- What to produce
The copy should begin at the line containing "recoloured: white teapot" and end at the last line of the material. Please reproduce those lines exactly and keep pictures out.

----------------

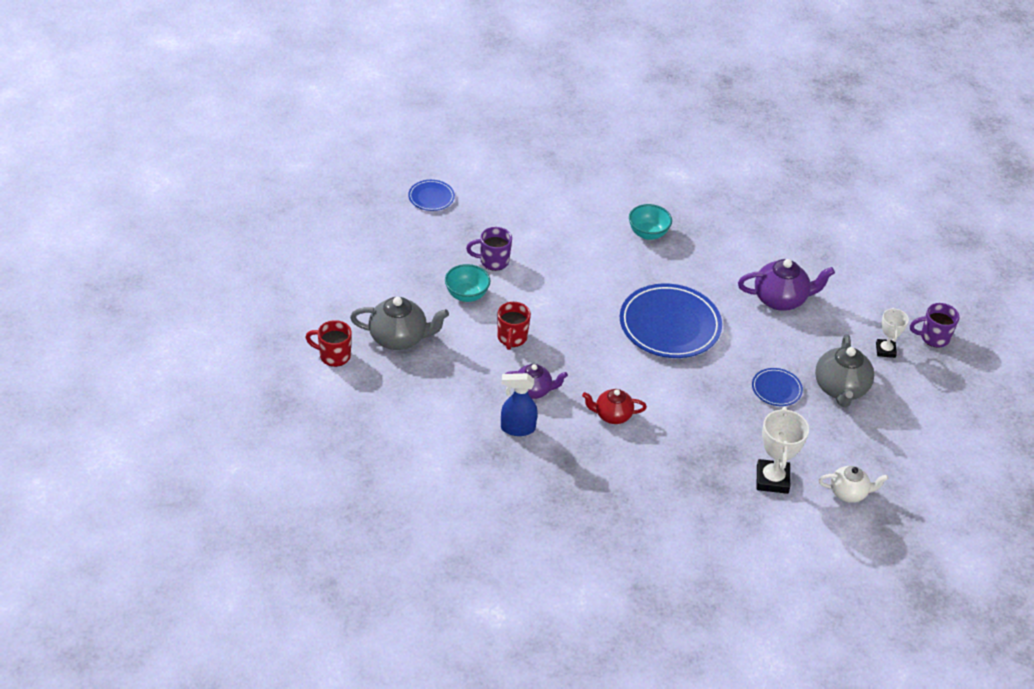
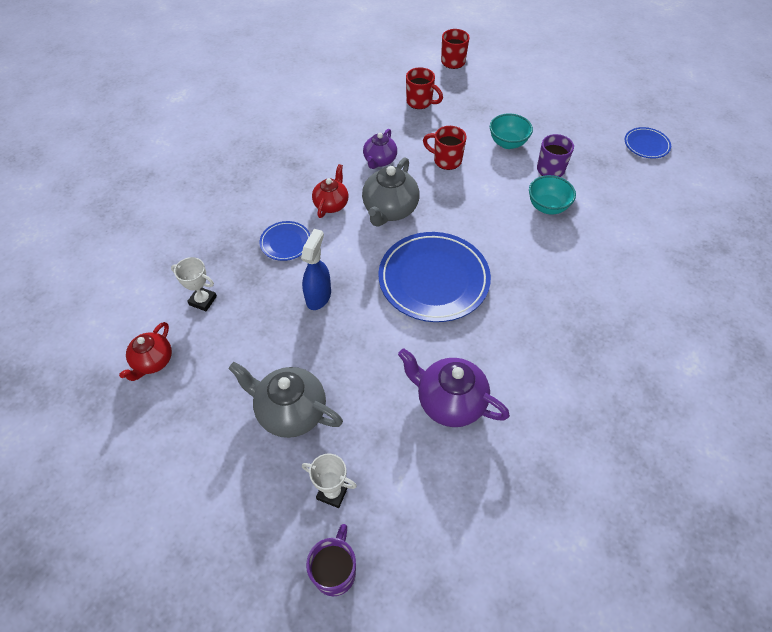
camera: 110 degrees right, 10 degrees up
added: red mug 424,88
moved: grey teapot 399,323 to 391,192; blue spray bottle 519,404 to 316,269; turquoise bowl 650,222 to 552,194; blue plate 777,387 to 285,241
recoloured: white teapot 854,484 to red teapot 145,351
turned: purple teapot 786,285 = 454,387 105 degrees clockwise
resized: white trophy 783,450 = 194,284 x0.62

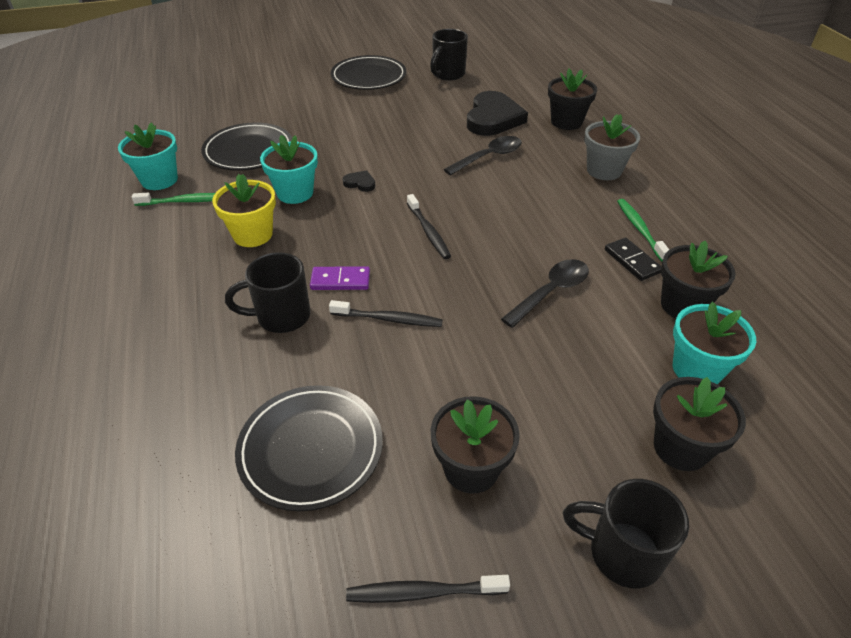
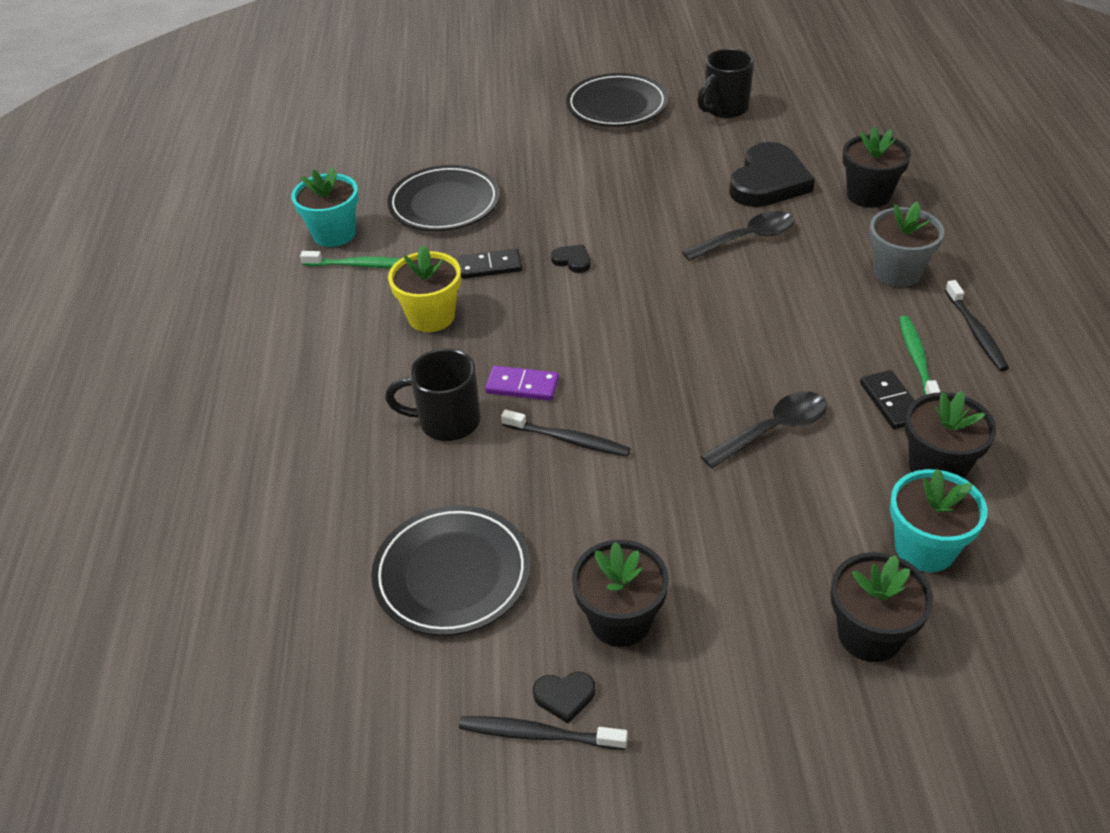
camera: 15 degrees right, 0 degrees up
removed: black mug 626,533
added: black heart 564,697
moved: black toothbrush 429,226 to 977,325
replaced: turquoise flower pot 289,169 to black domino 490,263

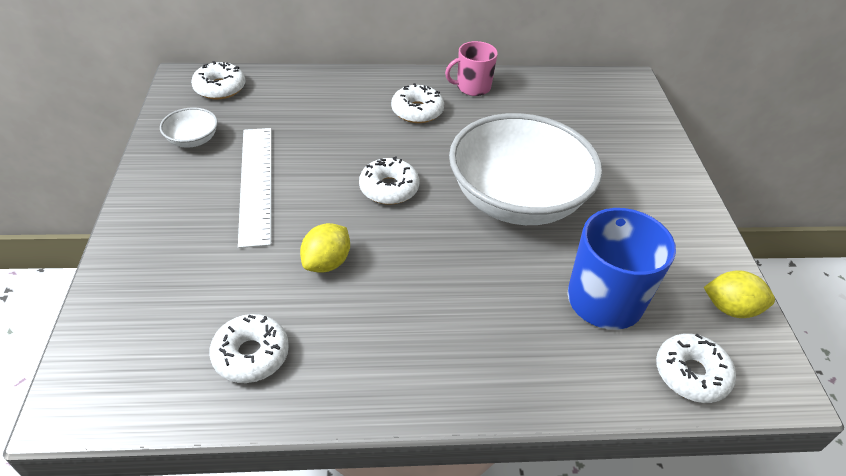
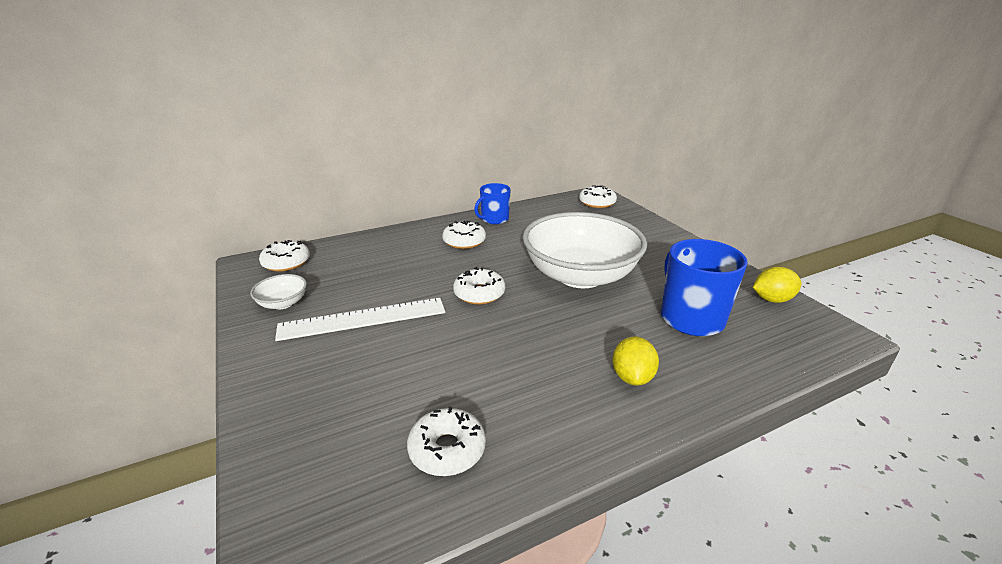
camera: 20 degrees left, 15 degrees down
moved: yellow lemon 325,248 to 635,361; white donut 696,368 to 598,196
recoloured: pink mug 471,68 to blue mug 492,203
turned: white ruler 254,188 = 360,319 75 degrees counterclockwise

----------------

- Reply
recoloured: white teapot 854,484 to red teapot 145,351
turned: purple teapot 786,285 = 454,387 105 degrees clockwise
resized: white trophy 783,450 = 194,284 x0.62

camera: 15 degrees right, 0 degrees up
removed: black mug 626,533
added: black heart 564,697
moved: black toothbrush 429,226 to 977,325
replaced: turquoise flower pot 289,169 to black domino 490,263

camera: 20 degrees left, 15 degrees down
moved: yellow lemon 325,248 to 635,361; white donut 696,368 to 598,196
recoloured: pink mug 471,68 to blue mug 492,203
turned: white ruler 254,188 = 360,319 75 degrees counterclockwise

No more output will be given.